INFORMATION PROVIDED Block Start
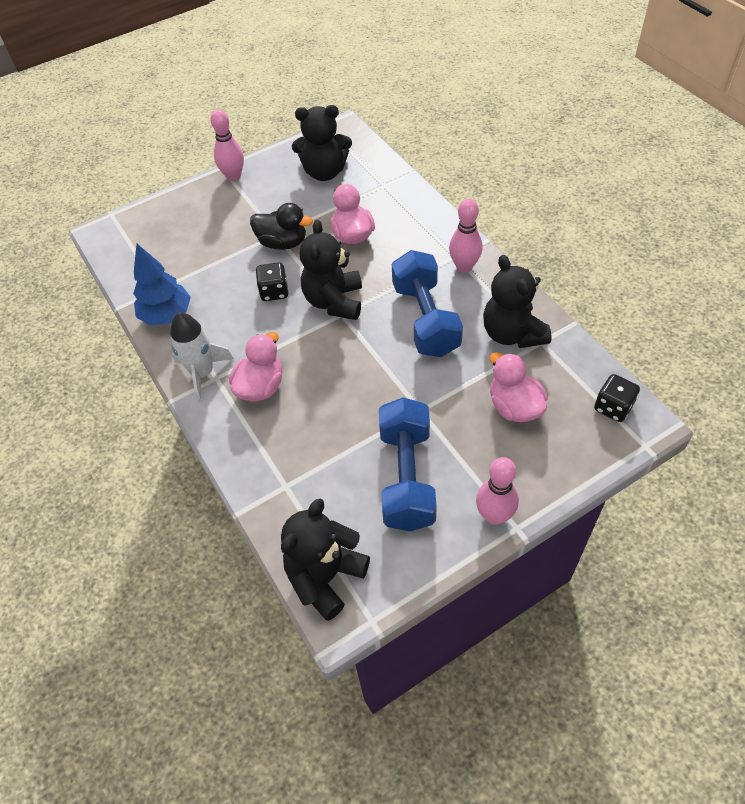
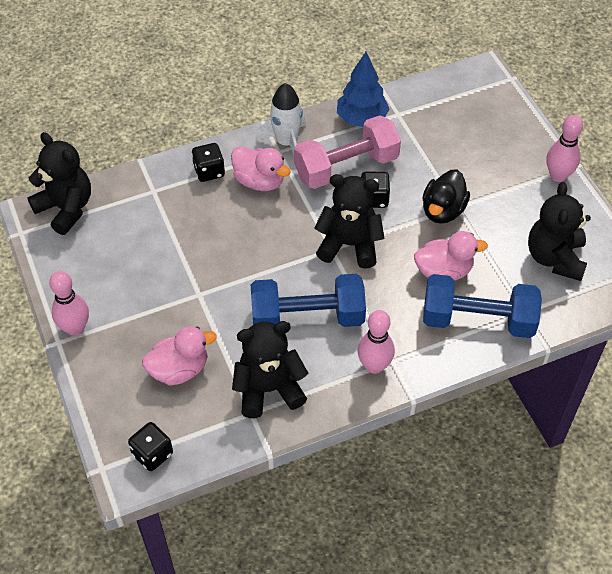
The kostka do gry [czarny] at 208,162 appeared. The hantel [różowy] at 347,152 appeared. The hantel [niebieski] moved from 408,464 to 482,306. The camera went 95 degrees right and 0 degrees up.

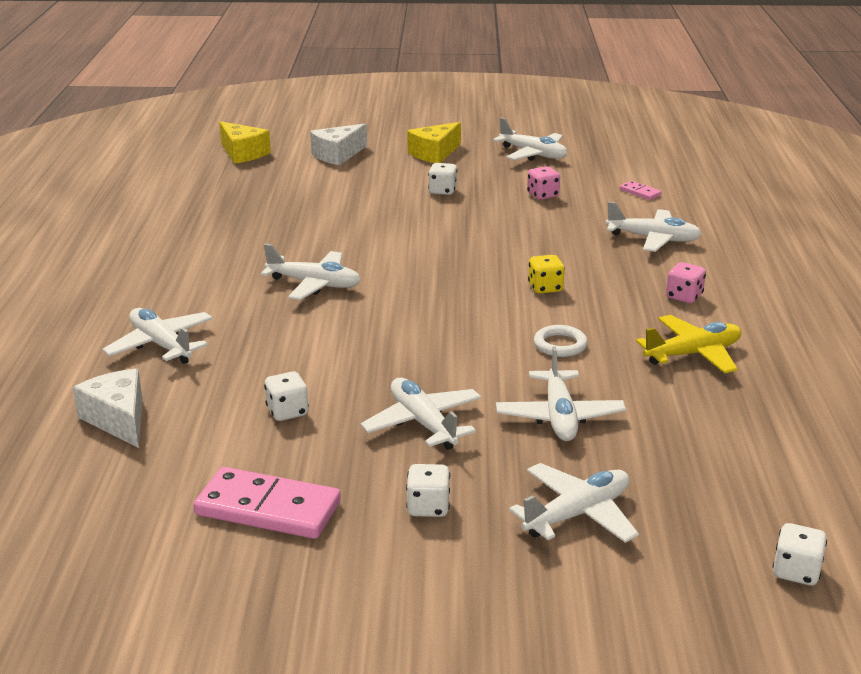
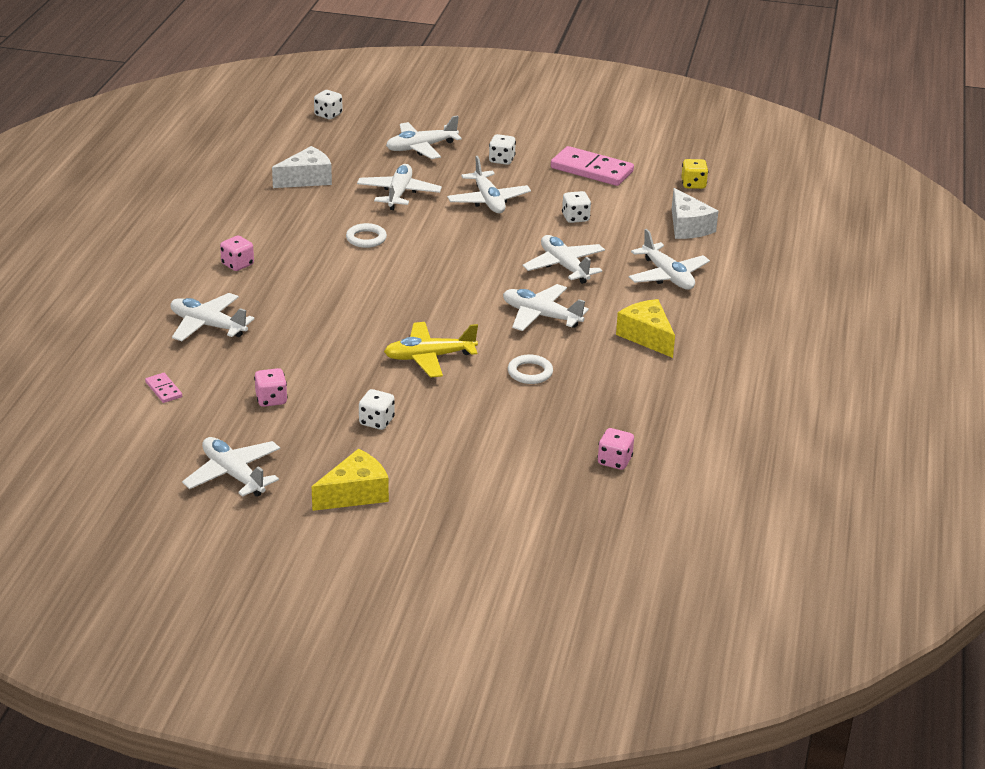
The pierścień [biały] at 530,369 appeared. The samolot [biały] at 564,259 appeared. The kostka do gry [różowy] at 615,449 appeared. The ser [żółty] moved from 245,142 to 645,328. The ser [biały] moved from 338,144 to 302,167. The kostka do gry [żółty] moved from 546,274 to 694,174. The samolot [żółty] moved from 688,344 to 431,350. The camera went 170 degrees left and 5 degrees up.

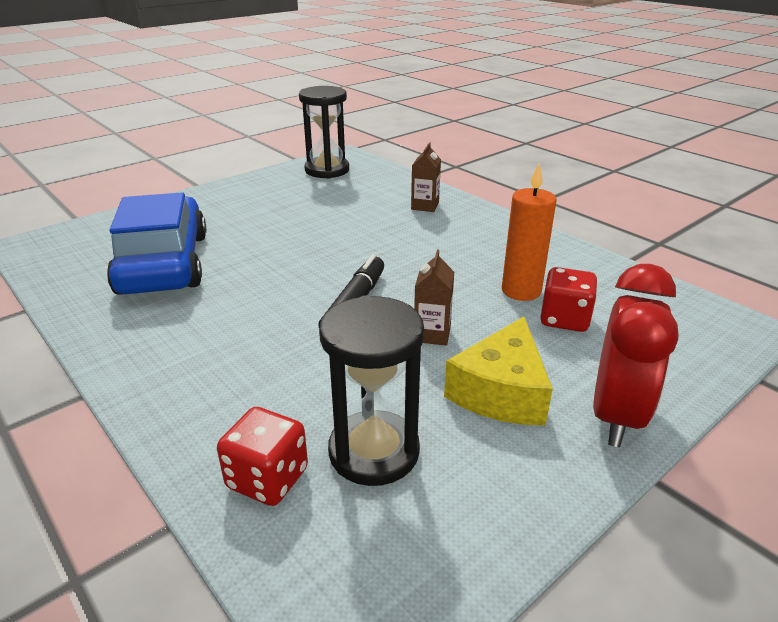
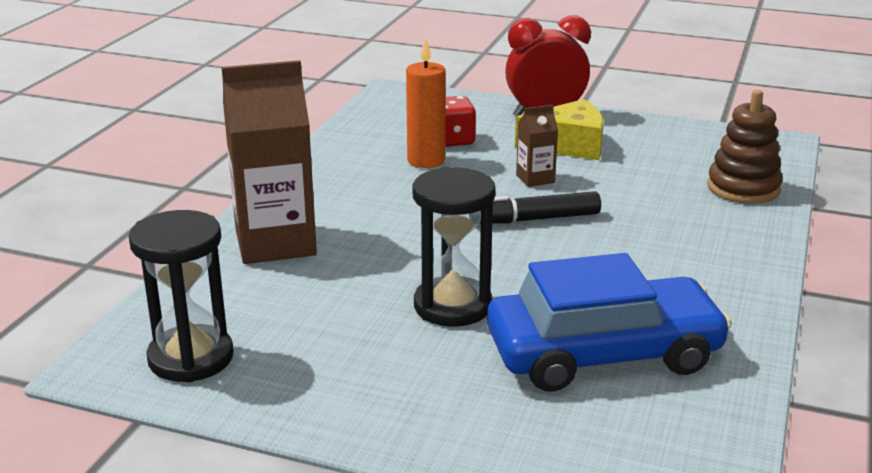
The klepsydra [czarny] moved from 371,391 to 454,247. The kostka do gry [czerwony] at 262,456 was replaced by the zabawka nakładanka [brązowy] at 745,147. The samochód [niebieski] at 156,244 turned 150 degrees counterclockwise. The karton mleka [brązowy] at 426,177 changed to 2.17 times the size. The camera went 120 degrees left and 5 degrees down.

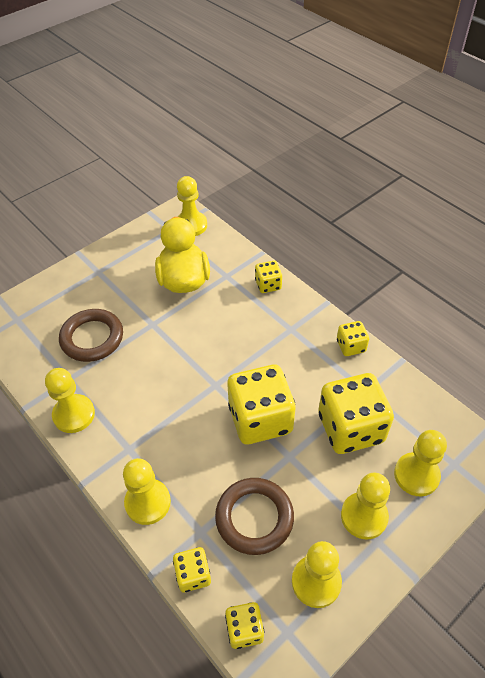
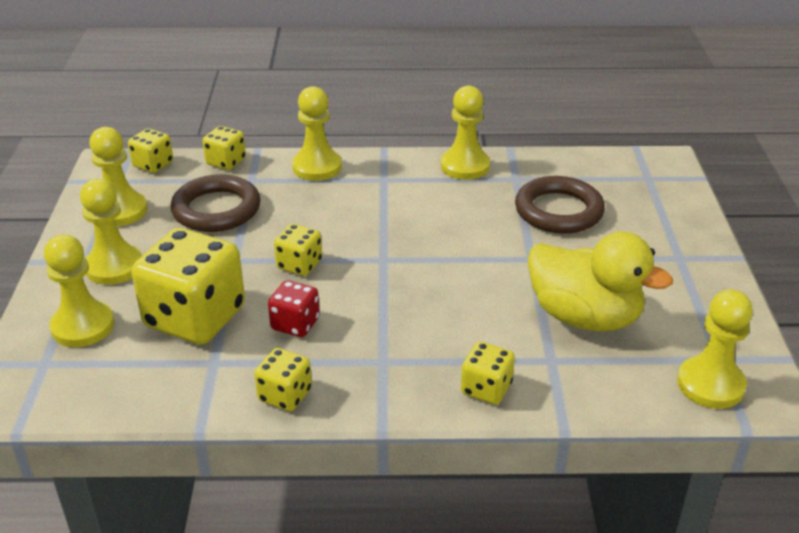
The kostka do gry [czerwony] at 294,308 appeared. The kostka do gry [żółty] at 261,404 changed to 0.49 times the size. The camera went 130 degrees right and 15 degrees down.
INFORMATION PROVIDED Block End
§ EXERCISE
If pictures appear in the data, do not print them; repeat the rest exactly.

§ OUTPUT FOR THIS TASK
The kostka do gry [czarny] at 208,162 appeared. The hantel [różowy] at 347,152 appeared. The hantel [niebieski] moved from 408,464 to 482,306. The camera went 95 degrees right and 0 degrees up.

The pierścień [biały] at 530,369 appeared. The samolot [biały] at 564,259 appeared. The kostka do gry [różowy] at 615,449 appeared. The ser [żółty] moved from 245,142 to 645,328. The ser [biały] moved from 338,144 to 302,167. The kostka do gry [żółty] moved from 546,274 to 694,174. The samolot [żółty] moved from 688,344 to 431,350. The camera went 170 degrees left and 5 degrees up.

The klepsydra [czarny] moved from 371,391 to 454,247. The kostka do gry [czerwony] at 262,456 was replaced by the zabawka nakładanka [brązowy] at 745,147. The samochód [niebieski] at 156,244 turned 150 degrees counterclockwise. The karton mleka [brązowy] at 426,177 changed to 2.17 times the size. The camera went 120 degrees left and 5 degrees down.

The kostka do gry [czerwony] at 294,308 appeared. The kostka do gry [żółty] at 261,404 changed to 0.49 times the size. The camera went 130 degrees right and 15 degrees down.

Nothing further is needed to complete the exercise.